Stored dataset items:
=-=-=-=-=

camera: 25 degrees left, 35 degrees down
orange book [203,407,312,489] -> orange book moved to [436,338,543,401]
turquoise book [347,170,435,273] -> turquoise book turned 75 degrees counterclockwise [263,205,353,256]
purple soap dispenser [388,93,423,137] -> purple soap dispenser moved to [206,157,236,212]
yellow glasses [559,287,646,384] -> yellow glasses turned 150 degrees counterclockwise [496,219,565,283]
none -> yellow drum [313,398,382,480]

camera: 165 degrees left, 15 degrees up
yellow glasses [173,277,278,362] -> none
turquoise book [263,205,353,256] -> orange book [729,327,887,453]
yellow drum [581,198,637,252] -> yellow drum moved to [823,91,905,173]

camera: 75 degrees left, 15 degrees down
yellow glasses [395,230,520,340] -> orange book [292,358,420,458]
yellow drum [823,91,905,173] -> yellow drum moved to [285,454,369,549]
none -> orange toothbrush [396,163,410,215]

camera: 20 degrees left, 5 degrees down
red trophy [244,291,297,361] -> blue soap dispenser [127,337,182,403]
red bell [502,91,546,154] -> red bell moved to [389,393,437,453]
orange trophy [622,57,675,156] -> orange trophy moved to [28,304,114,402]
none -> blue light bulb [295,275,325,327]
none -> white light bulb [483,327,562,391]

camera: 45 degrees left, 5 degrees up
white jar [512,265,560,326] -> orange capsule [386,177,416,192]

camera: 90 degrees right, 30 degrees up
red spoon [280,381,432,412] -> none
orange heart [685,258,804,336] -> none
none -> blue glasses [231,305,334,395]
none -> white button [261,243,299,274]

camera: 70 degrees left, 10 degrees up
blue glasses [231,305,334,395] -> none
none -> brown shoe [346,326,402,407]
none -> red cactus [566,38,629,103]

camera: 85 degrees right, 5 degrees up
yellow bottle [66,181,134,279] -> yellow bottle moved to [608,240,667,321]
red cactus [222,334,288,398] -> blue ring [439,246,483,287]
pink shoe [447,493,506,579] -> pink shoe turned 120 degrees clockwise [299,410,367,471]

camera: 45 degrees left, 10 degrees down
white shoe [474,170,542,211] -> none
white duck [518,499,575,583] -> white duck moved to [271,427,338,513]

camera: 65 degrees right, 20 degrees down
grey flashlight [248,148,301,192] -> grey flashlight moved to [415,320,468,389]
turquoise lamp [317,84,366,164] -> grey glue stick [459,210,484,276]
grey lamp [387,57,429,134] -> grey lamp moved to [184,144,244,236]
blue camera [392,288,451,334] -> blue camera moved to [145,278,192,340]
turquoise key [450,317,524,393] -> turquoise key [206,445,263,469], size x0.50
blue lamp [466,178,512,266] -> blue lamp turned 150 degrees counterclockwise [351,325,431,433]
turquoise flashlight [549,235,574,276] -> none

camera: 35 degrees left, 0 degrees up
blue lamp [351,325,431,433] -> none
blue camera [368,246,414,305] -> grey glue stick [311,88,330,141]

=-=-=-=-=

= Exercise description =
Could you give the records above again, exactly and in full?

= Output of the exercise =
camera: 25 degrees left, 35 degrees down
orange book [203,407,312,489] -> orange book moved to [436,338,543,401]
turquoise book [347,170,435,273] -> turquoise book turned 75 degrees counterclockwise [263,205,353,256]
purple soap dispenser [388,93,423,137] -> purple soap dispenser moved to [206,157,236,212]
yellow glasses [559,287,646,384] -> yellow glasses turned 150 degrees counterclockwise [496,219,565,283]
none -> yellow drum [313,398,382,480]

camera: 165 degrees left, 15 degrees up
yellow glasses [173,277,278,362] -> none
turquoise book [263,205,353,256] -> orange book [729,327,887,453]
yellow drum [581,198,637,252] -> yellow drum moved to [823,91,905,173]

camera: 75 degrees left, 15 degrees down
yellow glasses [395,230,520,340] -> orange book [292,358,420,458]
yellow drum [823,91,905,173] -> yellow drum moved to [285,454,369,549]
none -> orange toothbrush [396,163,410,215]

camera: 20 degrees left, 5 degrees down
red trophy [244,291,297,361] -> blue soap dispenser [127,337,182,403]
red bell [502,91,546,154] -> red bell moved to [389,393,437,453]
orange trophy [622,57,675,156] -> orange trophy moved to [28,304,114,402]
none -> blue light bulb [295,275,325,327]
none -> white light bulb [483,327,562,391]

camera: 45 degrees left, 5 degrees up
white jar [512,265,560,326] -> orange capsule [386,177,416,192]

camera: 90 degrees right, 30 degrees up
red spoon [280,381,432,412] -> none
orange heart [685,258,804,336] -> none
none -> blue glasses [231,305,334,395]
none -> white button [261,243,299,274]

camera: 70 degrees left, 10 degrees up
blue glasses [231,305,334,395] -> none
none -> brown shoe [346,326,402,407]
none -> red cactus [566,38,629,103]

camera: 85 degrees right, 5 degrees up
yellow bottle [66,181,134,279] -> yellow bottle moved to [608,240,667,321]
red cactus [222,334,288,398] -> blue ring [439,246,483,287]
pink shoe [447,493,506,579] -> pink shoe turned 120 degrees clockwise [299,410,367,471]

camera: 45 degrees left, 10 degrees down
white shoe [474,170,542,211] -> none
white duck [518,499,575,583] -> white duck moved to [271,427,338,513]

camera: 65 degrees right, 20 degrees down
grey flashlight [248,148,301,192] -> grey flashlight moved to [415,320,468,389]
turquoise lamp [317,84,366,164] -> grey glue stick [459,210,484,276]
grey lamp [387,57,429,134] -> grey lamp moved to [184,144,244,236]
blue camera [392,288,451,334] -> blue camera moved to [145,278,192,340]
turquoise key [450,317,524,393] -> turquoise key [206,445,263,469], size x0.50
blue lamp [466,178,512,266] -> blue lamp turned 150 degrees counterclockwise [351,325,431,433]
turquoise flashlight [549,235,574,276] -> none

camera: 35 degrees left, 0 degrees up
blue lamp [351,325,431,433] -> none
blue camera [368,246,414,305] -> grey glue stick [311,88,330,141]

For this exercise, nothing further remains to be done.